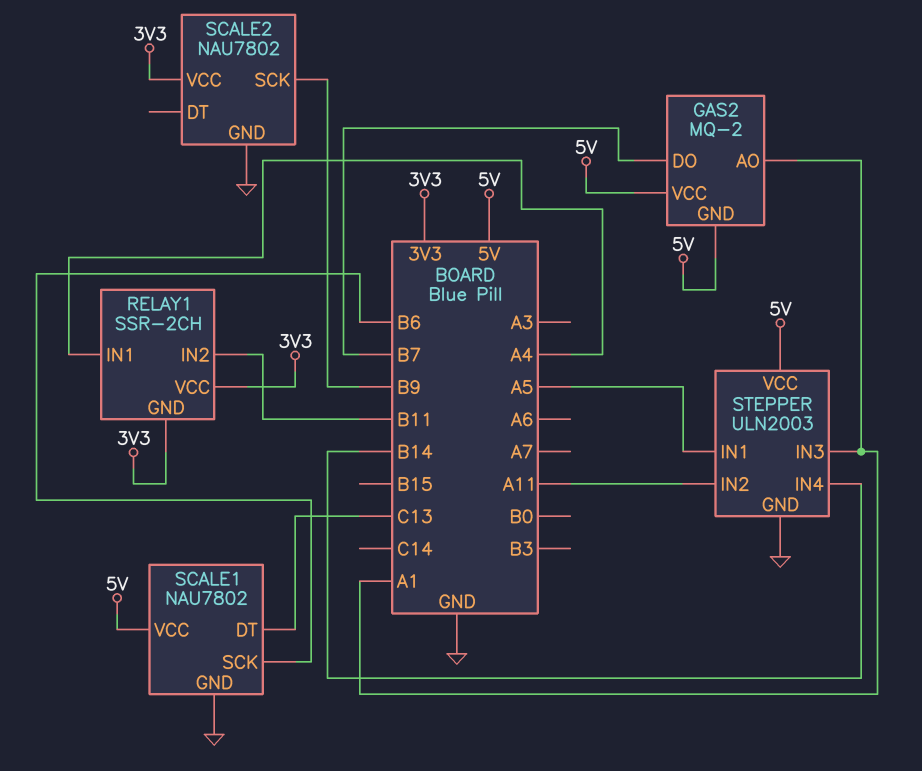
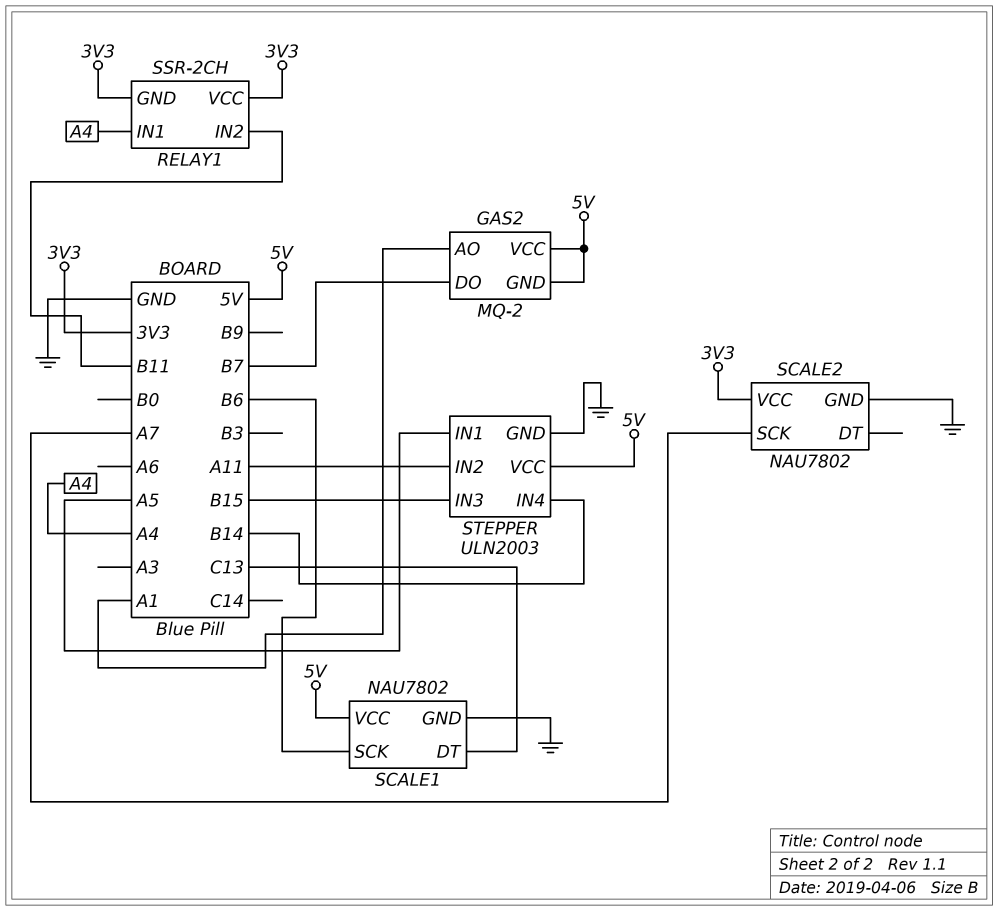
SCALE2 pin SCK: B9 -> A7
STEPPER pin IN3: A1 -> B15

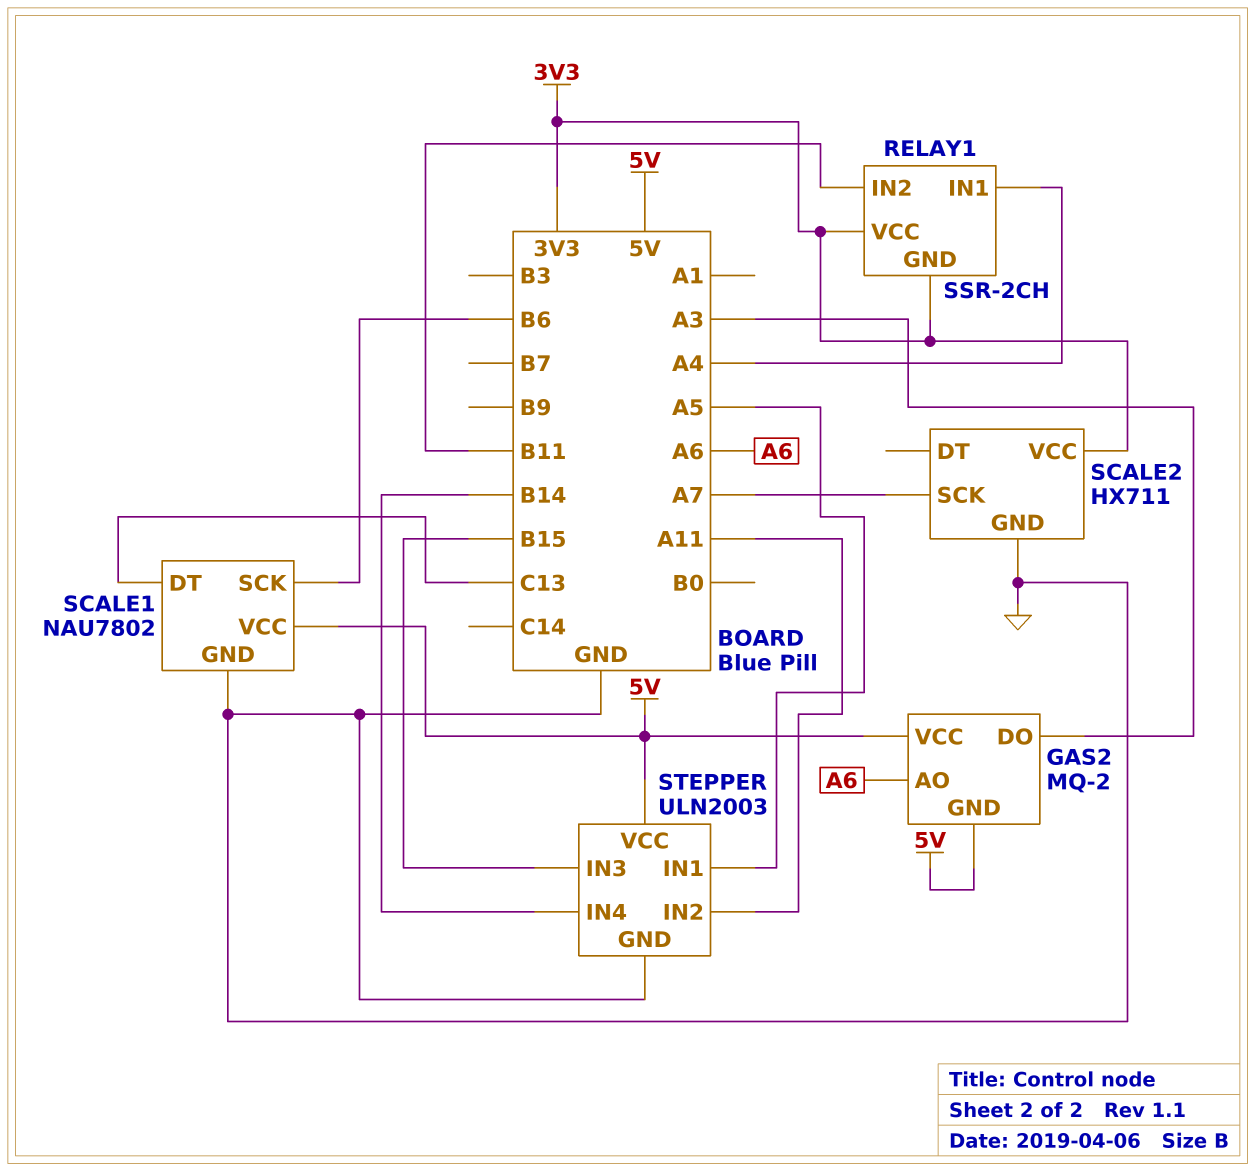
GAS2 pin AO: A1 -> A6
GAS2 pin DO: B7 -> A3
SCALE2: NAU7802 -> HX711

════════════════════

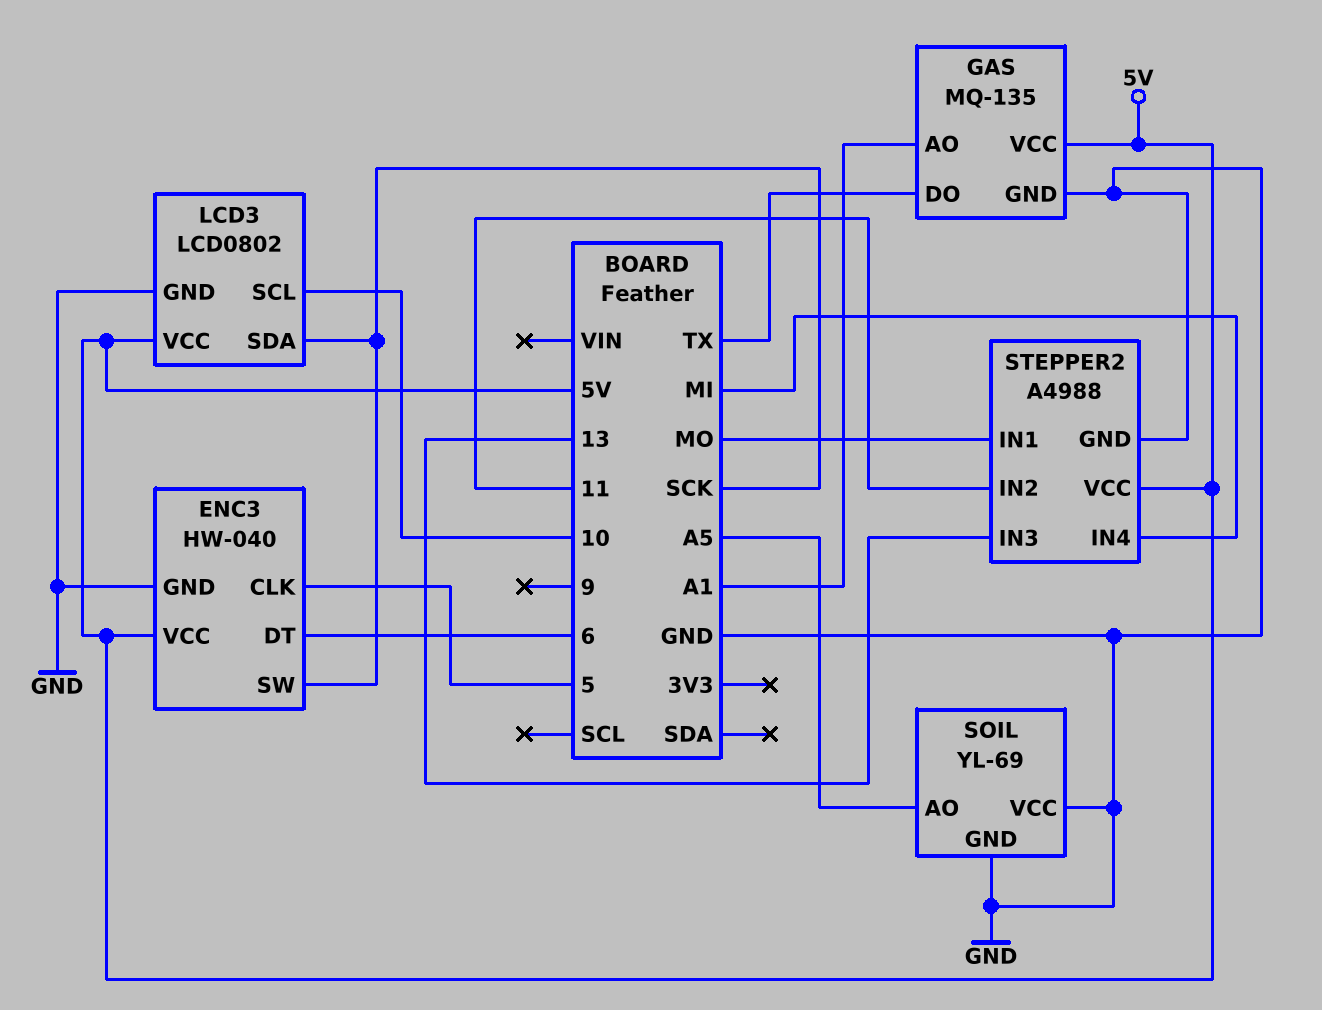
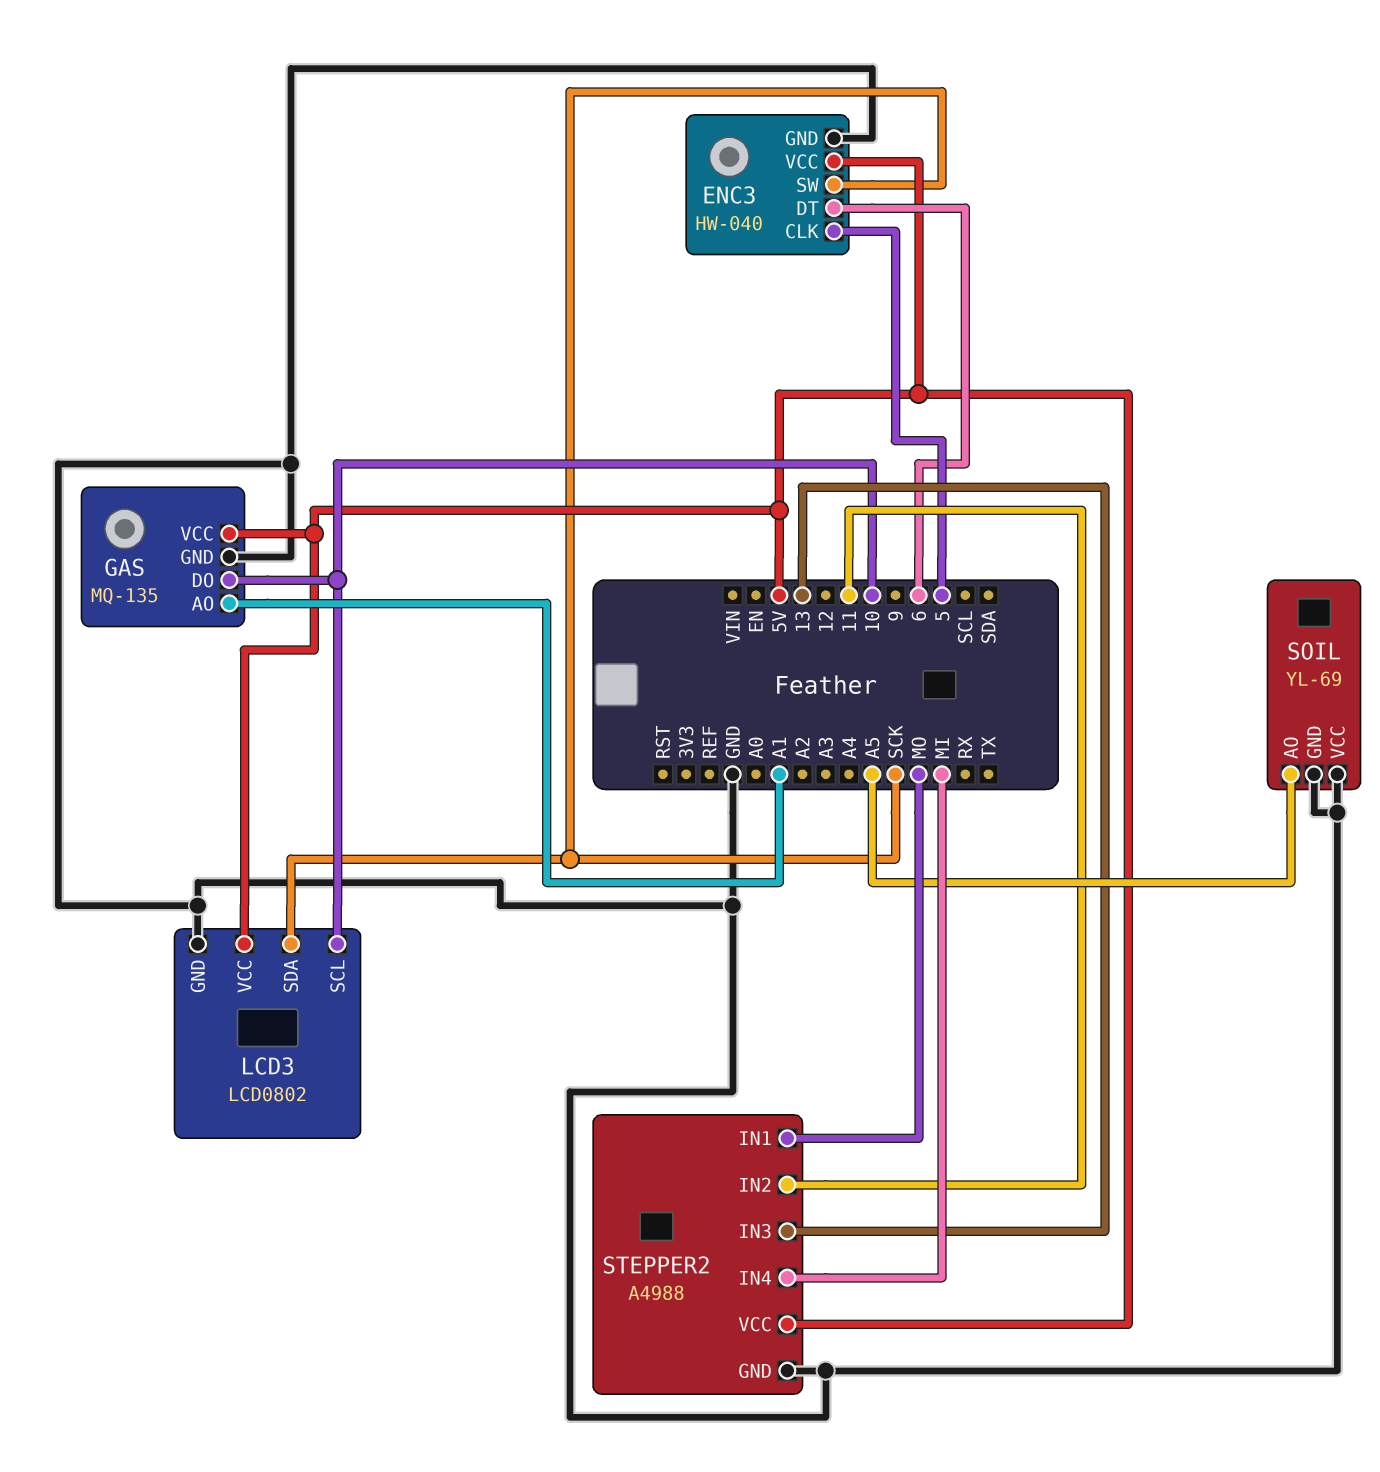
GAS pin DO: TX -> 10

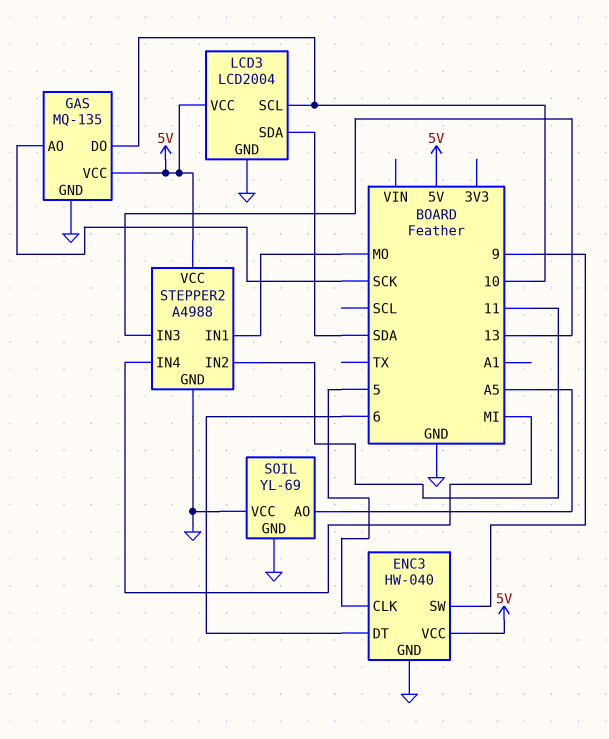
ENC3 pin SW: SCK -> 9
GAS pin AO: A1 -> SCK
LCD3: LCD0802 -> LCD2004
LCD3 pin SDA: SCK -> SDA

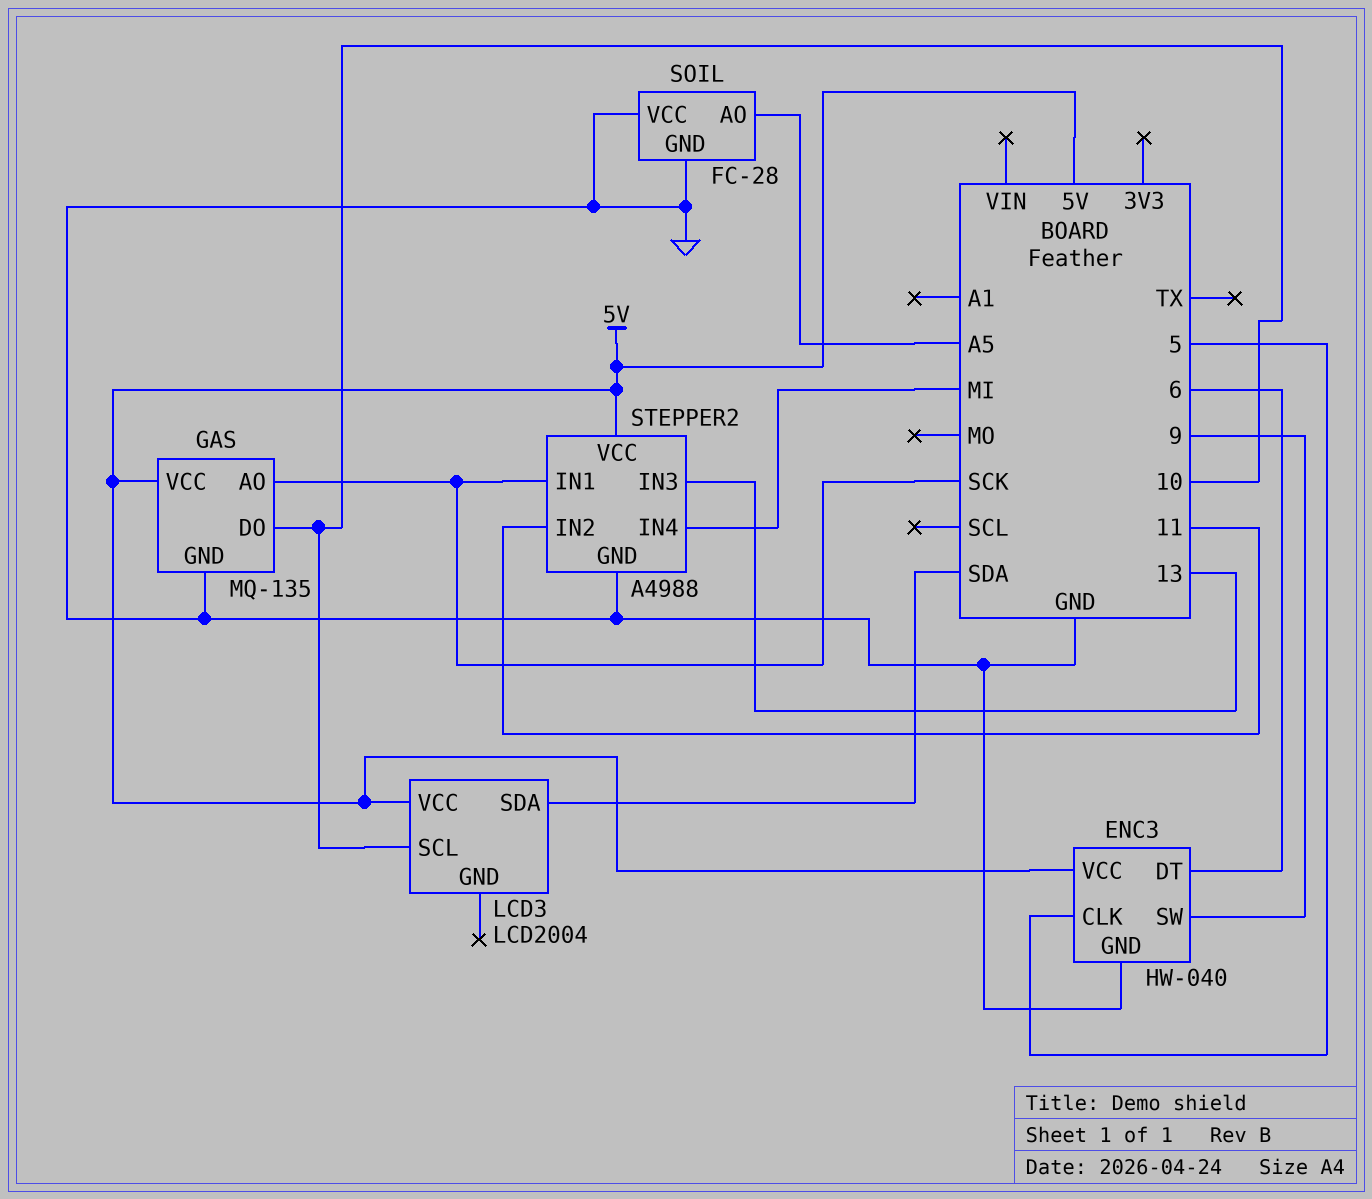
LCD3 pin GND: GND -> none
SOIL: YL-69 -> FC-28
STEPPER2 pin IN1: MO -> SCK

════════════════════

◆ Task statement
Once the line with "SCALE2 pin SCK: B9 -> A7" is found in the data above, reproduce it and each line after it exactly, through the line with "SCALE2: NAU7802 -> HX711". Omit the pictures.

◆ Output of the task
SCALE2 pin SCK: B9 -> A7
STEPPER pin IN3: A1 -> B15

GAS2 pin AO: A1 -> A6
GAS2 pin DO: B7 -> A3
SCALE2: NAU7802 -> HX711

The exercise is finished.